What is expected — The expected response is the entire set of entries, copied exactly.

----- Information provided -----

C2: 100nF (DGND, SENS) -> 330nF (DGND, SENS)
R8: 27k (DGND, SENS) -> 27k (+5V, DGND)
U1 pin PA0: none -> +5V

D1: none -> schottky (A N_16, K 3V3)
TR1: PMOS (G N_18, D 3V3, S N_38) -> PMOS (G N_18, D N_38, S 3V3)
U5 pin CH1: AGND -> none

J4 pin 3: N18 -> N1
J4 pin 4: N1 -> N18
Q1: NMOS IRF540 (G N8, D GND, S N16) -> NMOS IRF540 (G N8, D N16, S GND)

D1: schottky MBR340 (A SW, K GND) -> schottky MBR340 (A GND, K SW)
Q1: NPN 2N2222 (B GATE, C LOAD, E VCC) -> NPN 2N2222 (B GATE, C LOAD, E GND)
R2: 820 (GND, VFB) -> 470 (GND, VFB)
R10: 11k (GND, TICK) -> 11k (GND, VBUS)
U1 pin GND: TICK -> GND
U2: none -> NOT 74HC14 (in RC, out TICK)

-----

Reply to the exercise —
C2: 100nF (DGND, SENS) -> 330nF (DGND, SENS)
R8: 27k (DGND, SENS) -> 27k (+5V, DGND)
U1 pin PA0: none -> +5V

D1: none -> schottky (A N_16, K 3V3)
TR1: PMOS (G N_18, D 3V3, S N_38) -> PMOS (G N_18, D N_38, S 3V3)
U5 pin CH1: AGND -> none

J4 pin 3: N18 -> N1
J4 pin 4: N1 -> N18
Q1: NMOS IRF540 (G N8, D GND, S N16) -> NMOS IRF540 (G N8, D N16, S GND)

D1: schottky MBR340 (A SW, K GND) -> schottky MBR340 (A GND, K SW)
Q1: NPN 2N2222 (B GATE, C LOAD, E VCC) -> NPN 2N2222 (B GATE, C LOAD, E GND)
R2: 820 (GND, VFB) -> 470 (GND, VFB)
R10: 11k (GND, TICK) -> 11k (GND, VBUS)
U1 pin GND: TICK -> GND
U2: none -> NOT 74HC14 (in RC, out TICK)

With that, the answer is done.